*WORK TO DO:* Transcribe all of the material below word for word and leave out its pictures.

[Dataset items]
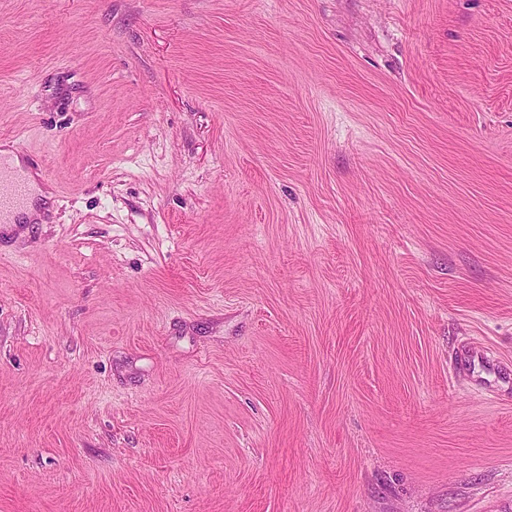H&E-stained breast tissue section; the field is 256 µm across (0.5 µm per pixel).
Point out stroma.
<instances>
[{"mask_svg":"<svg viewBox=\"0 0 512 512\" xmlns=\"http://www.w3.org/2000/svg\"><path fill=\"white\" fill-rule=\"evenodd\" d=\"M0 512H512V0H0ZM10 145L8 142L0 143V155L5 156L9 166L28 183L0 162V222L25 203L30 191L27 202L13 214L8 224H32L42 219L43 212L52 199V191L40 184L37 174L24 168V162L13 152Z\"/></svg>","mask_w":512,"mask_h":512,"instance_id":"stroma-1","label":"stroma"}]
</instances>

*COMPLETED EXERCISE:*
H&E-stained breast tissue section; the field is 256 µm across (0.5 µm per pixel).
Point out stroma.
<instances>
[{"mask_svg":"<svg viewBox=\"0 0 512 512\" xmlns=\"http://www.w3.org/2000/svg\"><path fill=\"white\" fill-rule=\"evenodd\" d=\"M0 512H512V0H0ZM10 145L8 142L0 143V155L5 156L9 166L28 183L0 162V222L25 203L30 191L27 202L13 214L8 224H32L42 219L43 212L52 199V191L40 184L37 174L24 168V162L13 152Z\"/></svg>","mask_w":512,"mask_h":512,"instance_id":"stroma-1","label":"stroma"}]
</instances>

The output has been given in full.